→ **AIM OF THE TASK**
Which lines of the listing hold the string "PEAR"? Show each of them.

→ **INPUT DATA**
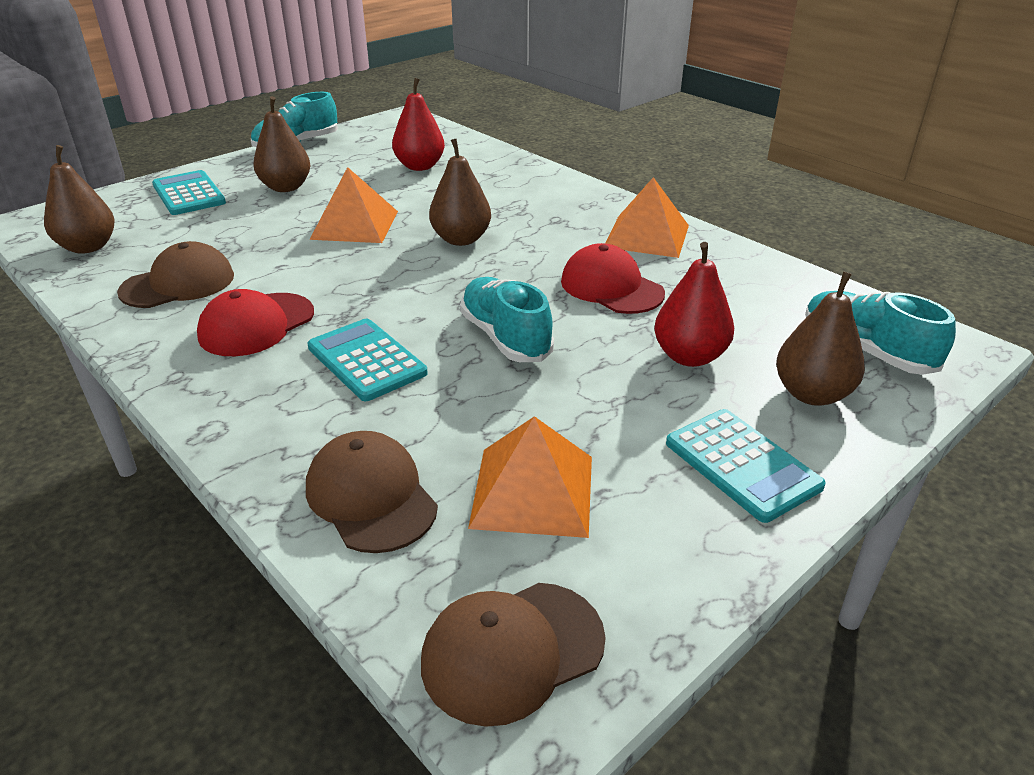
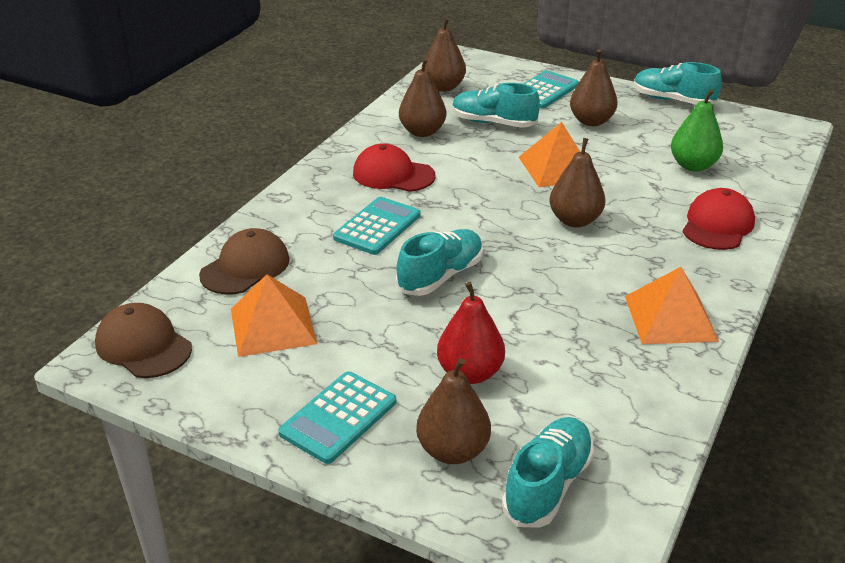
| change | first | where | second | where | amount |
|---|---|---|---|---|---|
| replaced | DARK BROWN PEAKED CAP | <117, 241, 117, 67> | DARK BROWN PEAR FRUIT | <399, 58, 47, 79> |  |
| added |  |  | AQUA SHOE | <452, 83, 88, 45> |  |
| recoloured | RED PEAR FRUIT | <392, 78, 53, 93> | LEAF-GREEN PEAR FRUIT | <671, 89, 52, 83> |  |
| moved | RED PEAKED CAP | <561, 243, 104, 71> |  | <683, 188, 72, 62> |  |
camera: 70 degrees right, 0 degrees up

→ **REPLY**
| replaced | DARK BROWN PEAKED CAP | <117, 241, 117, 67> | DARK BROWN PEAR FRUIT | <399, 58, 47, 79> |  |
| recoloured | RED PEAR FRUIT | <392, 78, 53, 93> | LEAF-GREEN PEAR FRUIT | <671, 89, 52, 83> |  |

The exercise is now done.